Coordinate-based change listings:

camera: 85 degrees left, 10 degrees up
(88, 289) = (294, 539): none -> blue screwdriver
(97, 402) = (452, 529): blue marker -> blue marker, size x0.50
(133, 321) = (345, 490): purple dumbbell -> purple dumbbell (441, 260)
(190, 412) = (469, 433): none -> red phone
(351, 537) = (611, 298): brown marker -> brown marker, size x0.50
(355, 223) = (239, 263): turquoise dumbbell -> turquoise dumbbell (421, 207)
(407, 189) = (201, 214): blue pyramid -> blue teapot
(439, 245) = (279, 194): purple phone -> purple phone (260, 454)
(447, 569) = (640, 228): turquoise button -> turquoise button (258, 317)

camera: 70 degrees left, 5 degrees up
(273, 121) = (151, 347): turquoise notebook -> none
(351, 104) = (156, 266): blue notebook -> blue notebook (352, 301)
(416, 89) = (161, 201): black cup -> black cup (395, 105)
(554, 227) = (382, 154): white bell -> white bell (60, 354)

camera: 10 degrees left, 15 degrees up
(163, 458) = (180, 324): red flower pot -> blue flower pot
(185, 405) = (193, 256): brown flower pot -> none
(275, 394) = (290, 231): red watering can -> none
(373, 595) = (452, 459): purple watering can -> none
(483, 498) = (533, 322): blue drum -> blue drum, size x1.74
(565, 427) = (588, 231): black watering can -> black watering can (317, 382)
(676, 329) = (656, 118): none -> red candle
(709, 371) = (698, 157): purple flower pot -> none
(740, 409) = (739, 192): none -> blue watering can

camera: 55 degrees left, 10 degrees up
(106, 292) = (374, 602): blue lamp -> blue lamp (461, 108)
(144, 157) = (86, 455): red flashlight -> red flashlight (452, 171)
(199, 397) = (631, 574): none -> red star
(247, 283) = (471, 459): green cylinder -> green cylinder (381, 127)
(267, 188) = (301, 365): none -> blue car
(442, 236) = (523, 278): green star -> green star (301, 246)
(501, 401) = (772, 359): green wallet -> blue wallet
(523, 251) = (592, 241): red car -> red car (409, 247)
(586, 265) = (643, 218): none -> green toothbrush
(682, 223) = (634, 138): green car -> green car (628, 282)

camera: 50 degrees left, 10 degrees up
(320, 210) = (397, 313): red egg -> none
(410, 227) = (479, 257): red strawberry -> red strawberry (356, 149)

EXERCISE DESCRIPTION -
Would you write out all of the data again, unchanged?

RESULT BELOW -
camera: 85 degrees left, 10 degrees up
(88, 289) = (294, 539): none -> blue screwdriver
(97, 402) = (452, 529): blue marker -> blue marker, size x0.50
(133, 321) = (345, 490): purple dumbbell -> purple dumbbell (441, 260)
(190, 412) = (469, 433): none -> red phone
(351, 537) = (611, 298): brown marker -> brown marker, size x0.50
(355, 223) = (239, 263): turquoise dumbbell -> turquoise dumbbell (421, 207)
(407, 189) = (201, 214): blue pyramid -> blue teapot
(439, 245) = (279, 194): purple phone -> purple phone (260, 454)
(447, 569) = (640, 228): turquoise button -> turquoise button (258, 317)

camera: 70 degrees left, 5 degrees up
(273, 121) = (151, 347): turquoise notebook -> none
(351, 104) = (156, 266): blue notebook -> blue notebook (352, 301)
(416, 89) = (161, 201): black cup -> black cup (395, 105)
(554, 227) = (382, 154): white bell -> white bell (60, 354)

camera: 10 degrees left, 15 degrees up
(163, 458) = (180, 324): red flower pot -> blue flower pot
(185, 405) = (193, 256): brown flower pot -> none
(275, 394) = (290, 231): red watering can -> none
(373, 595) = (452, 459): purple watering can -> none
(483, 498) = (533, 322): blue drum -> blue drum, size x1.74
(565, 427) = (588, 231): black watering can -> black watering can (317, 382)
(676, 329) = (656, 118): none -> red candle
(709, 371) = (698, 157): purple flower pot -> none
(740, 409) = (739, 192): none -> blue watering can

camera: 55 degrees left, 10 degrees up
(106, 292) = (374, 602): blue lamp -> blue lamp (461, 108)
(144, 157) = (86, 455): red flashlight -> red flashlight (452, 171)
(199, 397) = (631, 574): none -> red star
(247, 283) = (471, 459): green cylinder -> green cylinder (381, 127)
(267, 188) = (301, 365): none -> blue car
(442, 236) = (523, 278): green star -> green star (301, 246)
(501, 401) = (772, 359): green wallet -> blue wallet
(523, 251) = (592, 241): red car -> red car (409, 247)
(586, 265) = (643, 218): none -> green toothbrush
(682, 223) = (634, 138): green car -> green car (628, 282)

camera: 50 degrees left, 10 degrees up
(320, 210) = (397, 313): red egg -> none
(410, 227) = (479, 257): red strawberry -> red strawberry (356, 149)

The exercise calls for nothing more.